_Exercise details_
Your answer should be the lines of the material that include the word "brown".

_Dataset records_
┏━━

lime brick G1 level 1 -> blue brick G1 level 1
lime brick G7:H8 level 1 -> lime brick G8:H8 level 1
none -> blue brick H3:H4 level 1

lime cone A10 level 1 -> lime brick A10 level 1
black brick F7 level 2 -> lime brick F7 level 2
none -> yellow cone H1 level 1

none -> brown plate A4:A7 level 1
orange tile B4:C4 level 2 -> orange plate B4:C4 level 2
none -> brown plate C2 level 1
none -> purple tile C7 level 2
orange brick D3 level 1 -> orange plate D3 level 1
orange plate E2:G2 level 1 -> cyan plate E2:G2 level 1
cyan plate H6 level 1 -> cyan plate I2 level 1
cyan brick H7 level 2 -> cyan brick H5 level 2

┗━━
┏━━

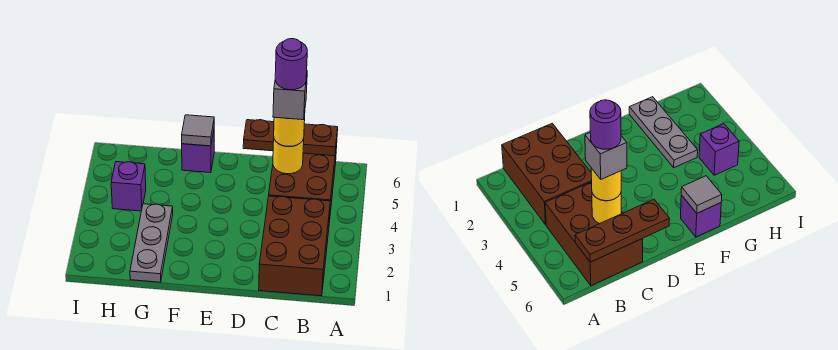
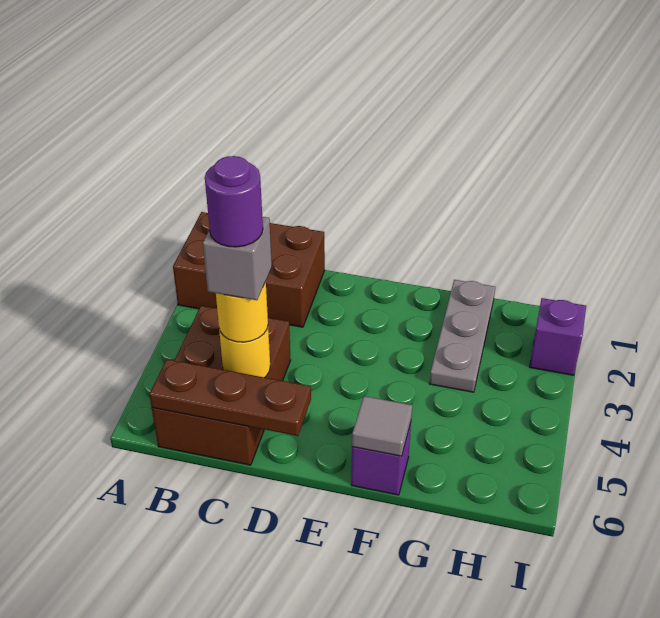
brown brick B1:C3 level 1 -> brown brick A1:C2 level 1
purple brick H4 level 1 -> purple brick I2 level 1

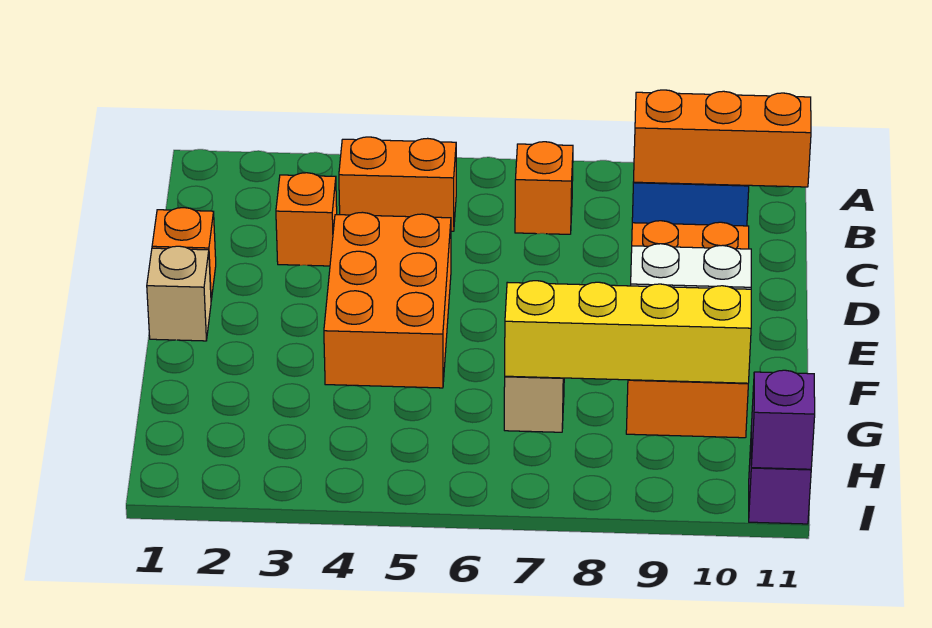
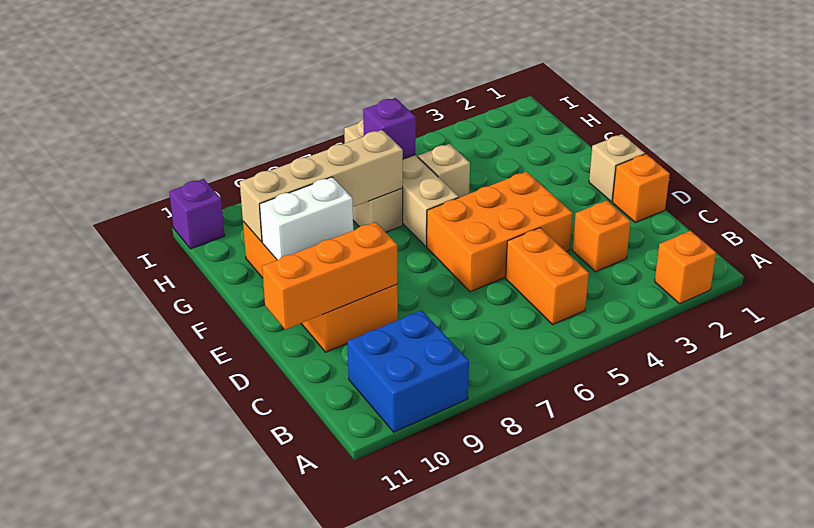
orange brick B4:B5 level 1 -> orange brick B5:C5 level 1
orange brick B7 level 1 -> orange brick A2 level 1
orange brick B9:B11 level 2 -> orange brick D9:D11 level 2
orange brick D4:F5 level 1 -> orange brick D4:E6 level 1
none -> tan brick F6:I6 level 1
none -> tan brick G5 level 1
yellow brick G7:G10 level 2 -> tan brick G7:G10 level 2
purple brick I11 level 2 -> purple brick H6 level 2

┗━━
┏━━

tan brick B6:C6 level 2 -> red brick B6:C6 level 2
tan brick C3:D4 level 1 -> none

┗━━

_Response to this task_
none -> brown plate A4:A7 level 1
none -> brown plate C2 level 1
brown brick B1:C3 level 1 -> brown brick A1:C2 level 1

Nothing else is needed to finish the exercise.